--- START ---

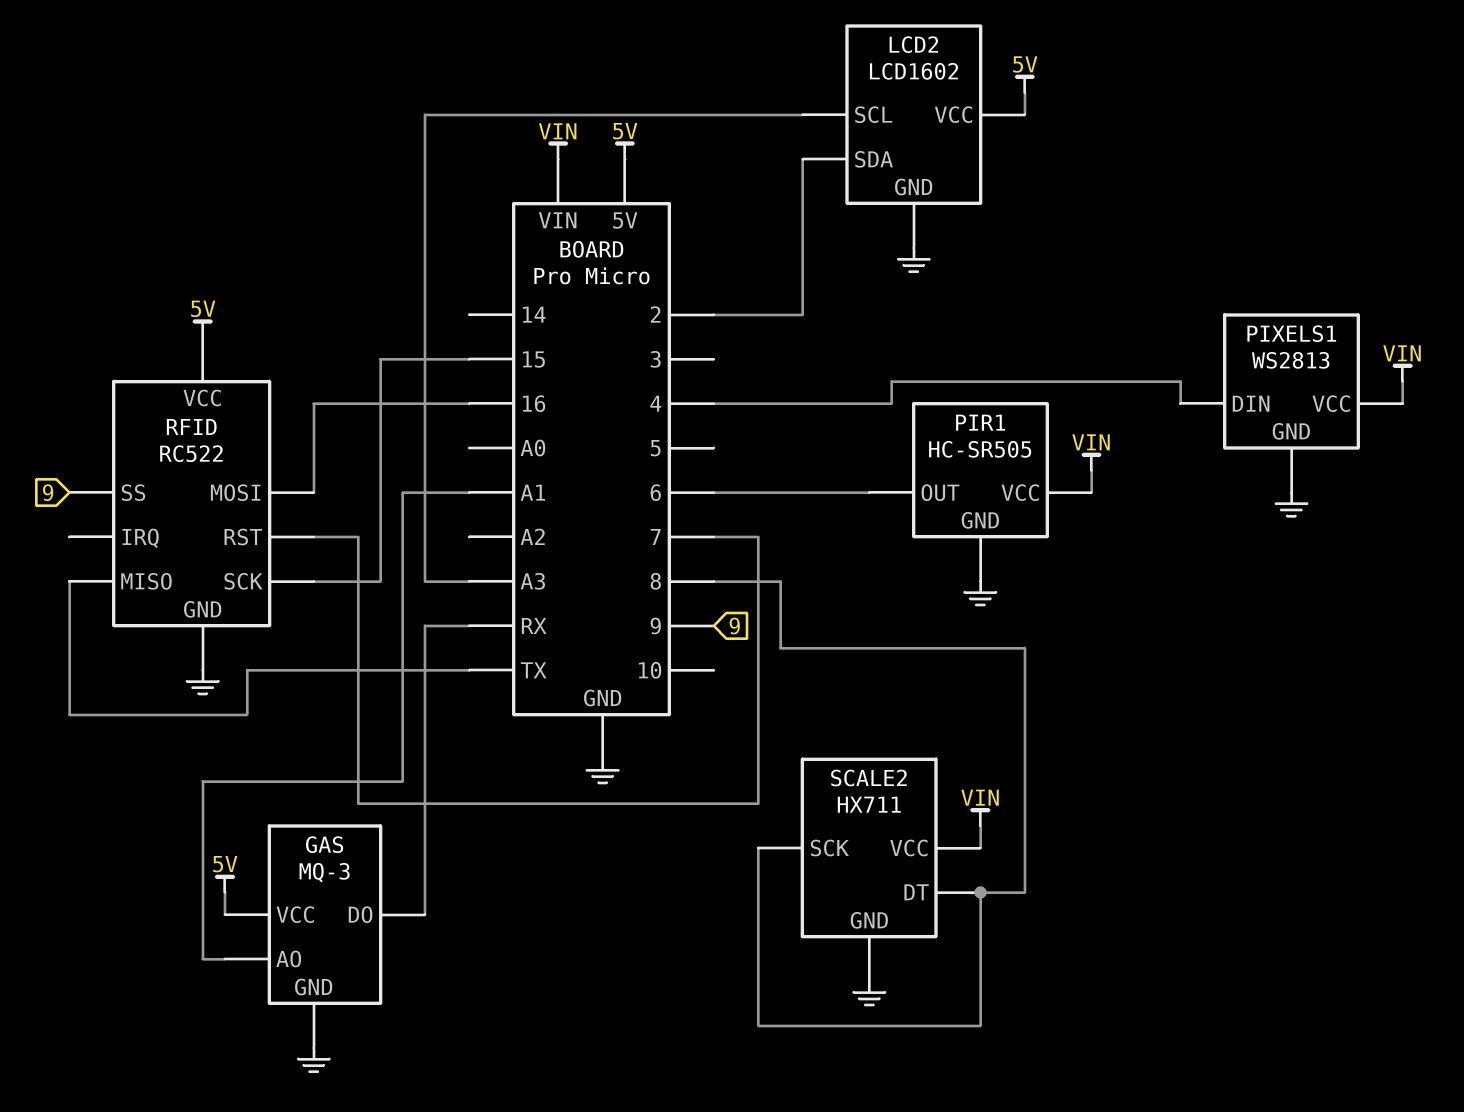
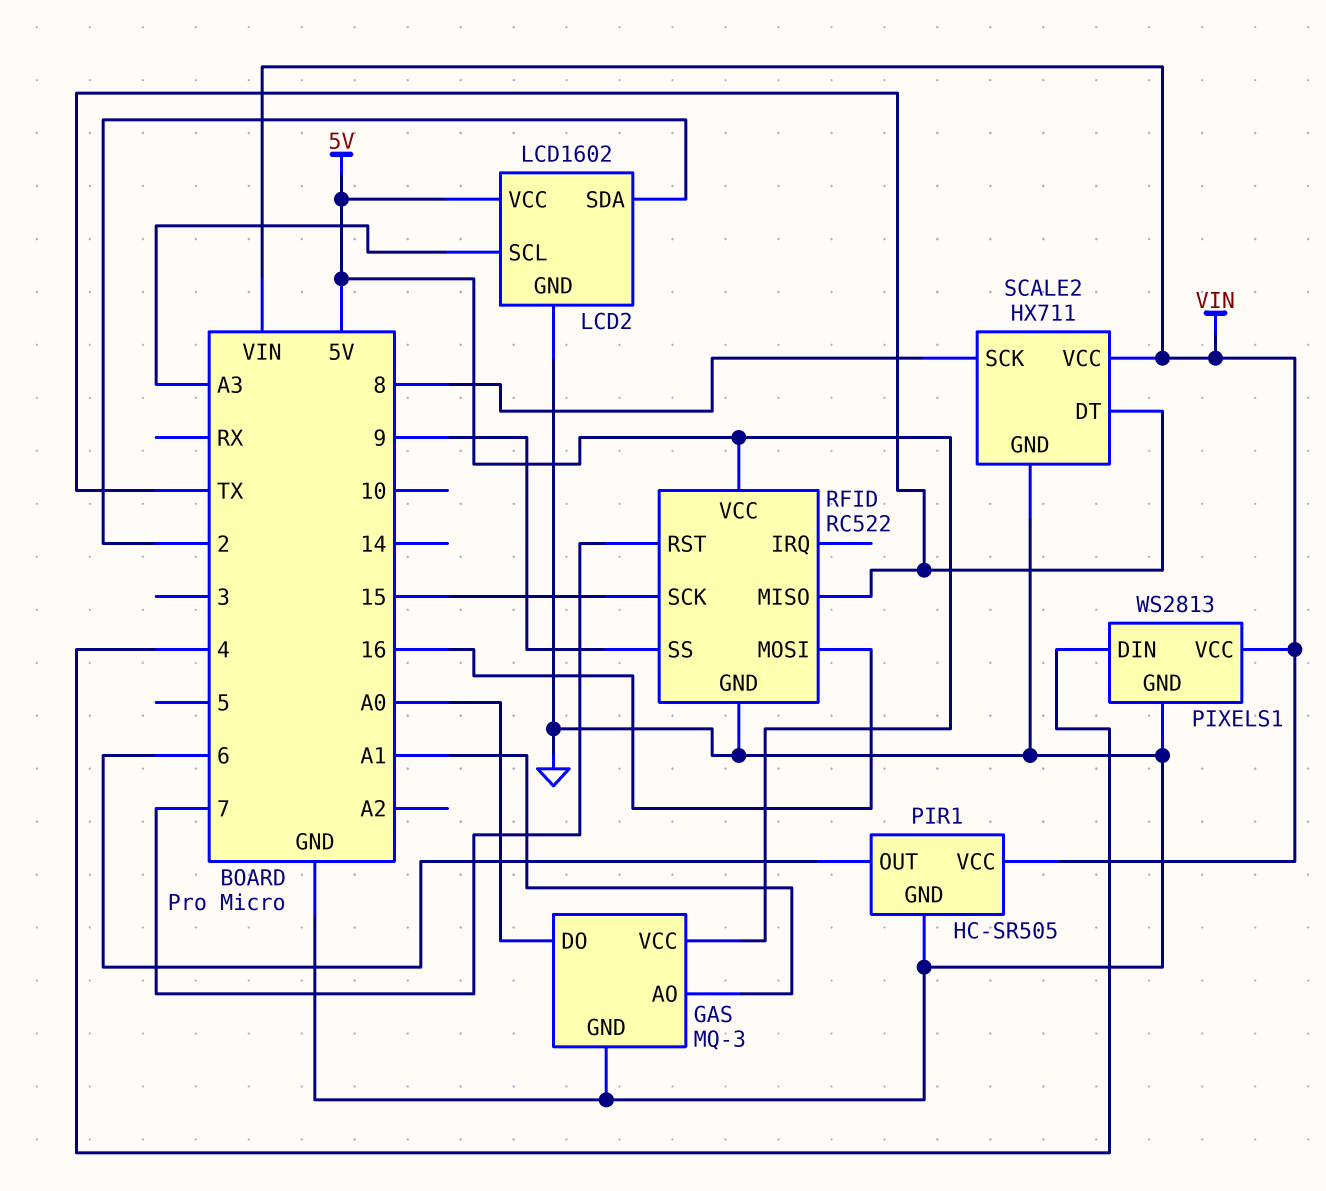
GAS pin DO: RX -> A0
SCALE2 pin DT: 8 -> TX

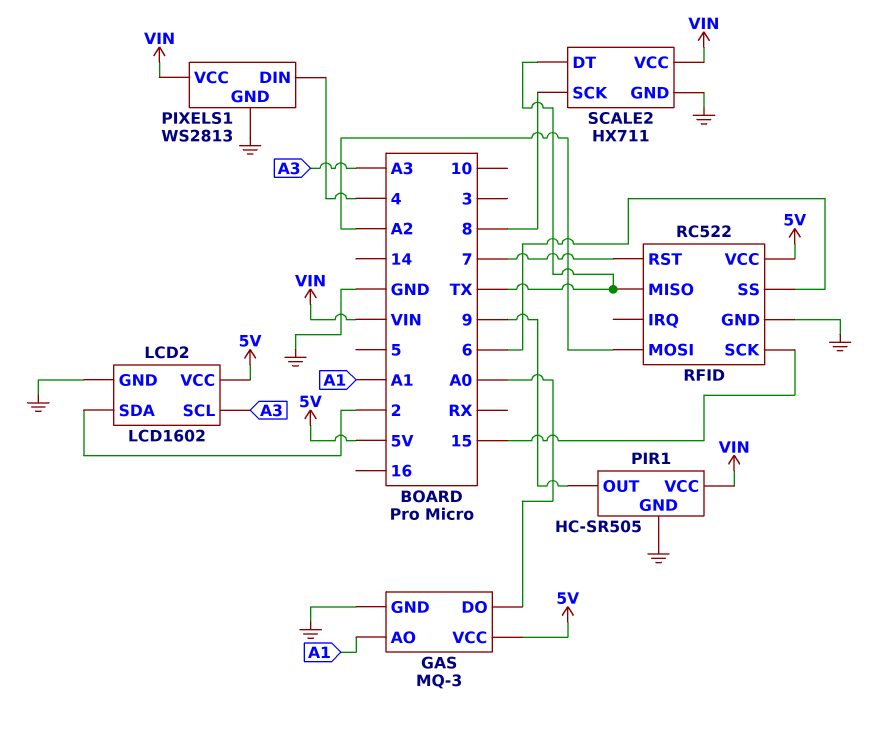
PIR1 pin OUT: 6 -> 9
RFID pin MOSI: 16 -> A2
RFID pin SS: 9 -> 6

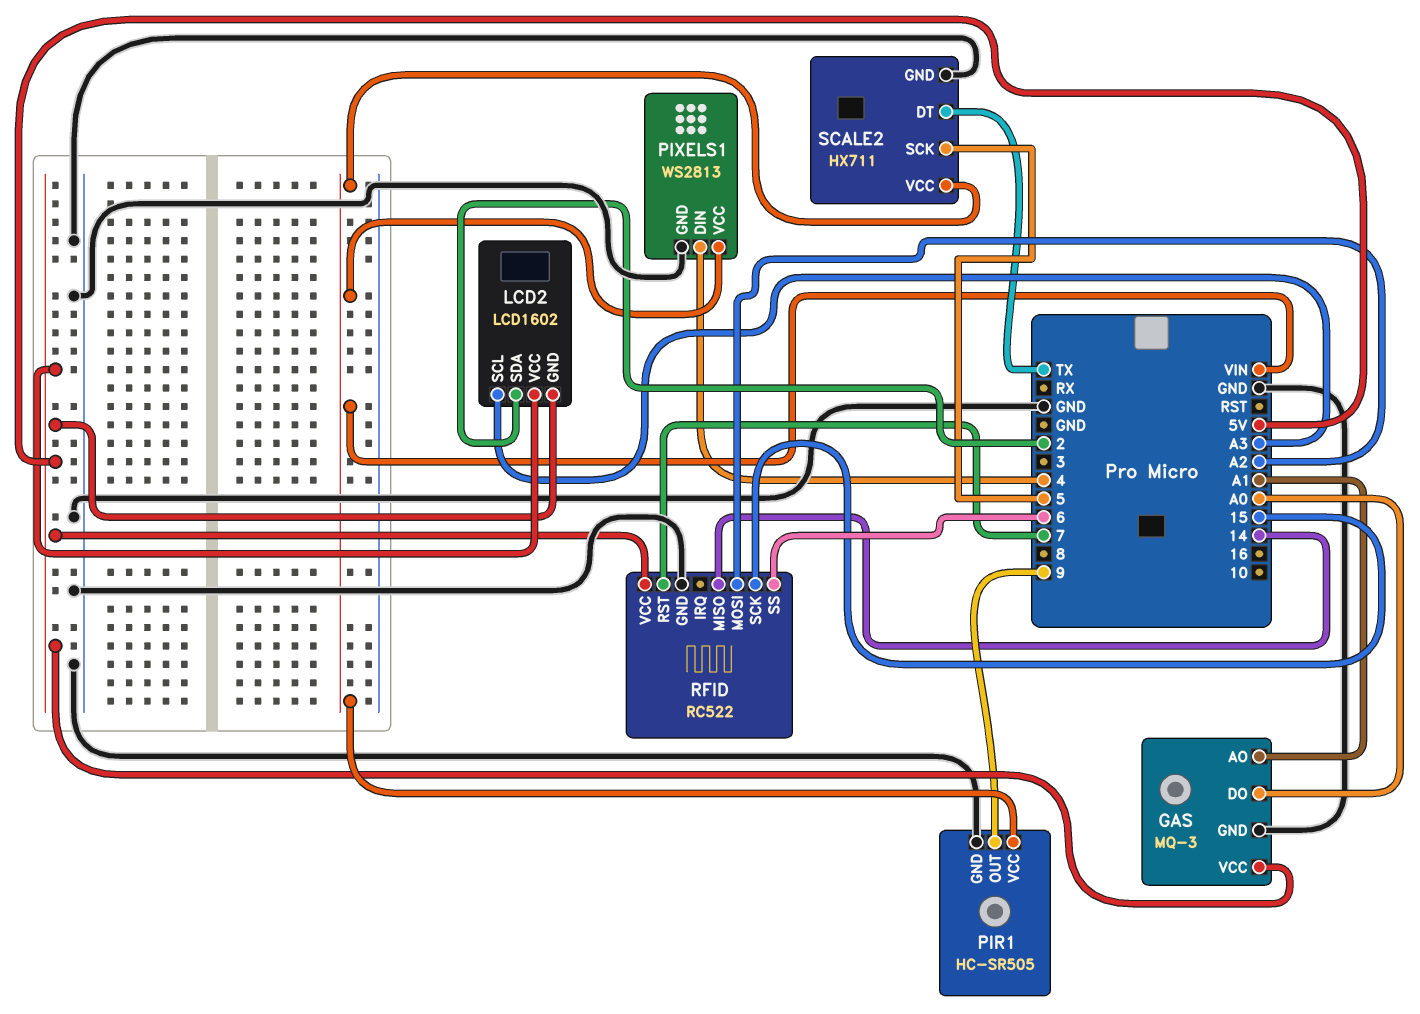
LCD2 pin GND: GND -> 5V
RFID pin MISO: TX -> 14
SCALE2 pin SCK: 8 -> 5

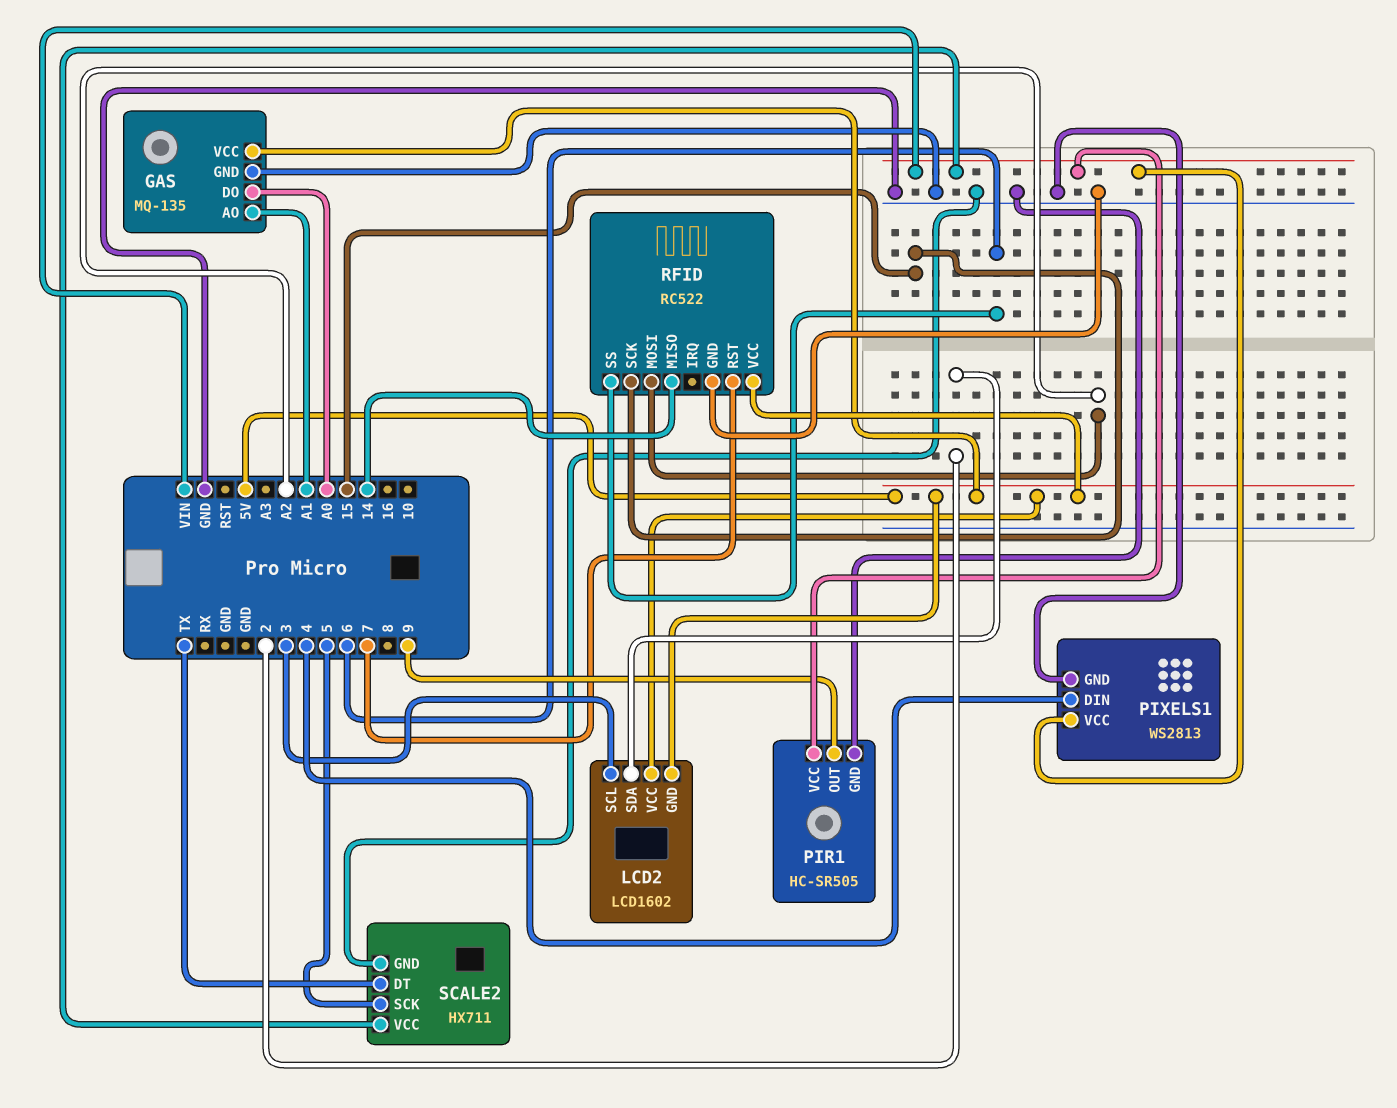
GAS: MQ-3 -> MQ-135
LCD2 pin SCL: A3 -> 3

--- END ---

| TASK OBJECTIVE |
Once the images are dropped, set down the remaining material word for word.

| SOLUTION TO THE EXERCISE |
GAS pin DO: RX -> A0
SCALE2 pin DT: 8 -> TX

PIR1 pin OUT: 6 -> 9
RFID pin MOSI: 16 -> A2
RFID pin SS: 9 -> 6

LCD2 pin GND: GND -> 5V
RFID pin MISO: TX -> 14
SCALE2 pin SCK: 8 -> 5

GAS: MQ-3 -> MQ-135
LCD2 pin SCL: A3 -> 3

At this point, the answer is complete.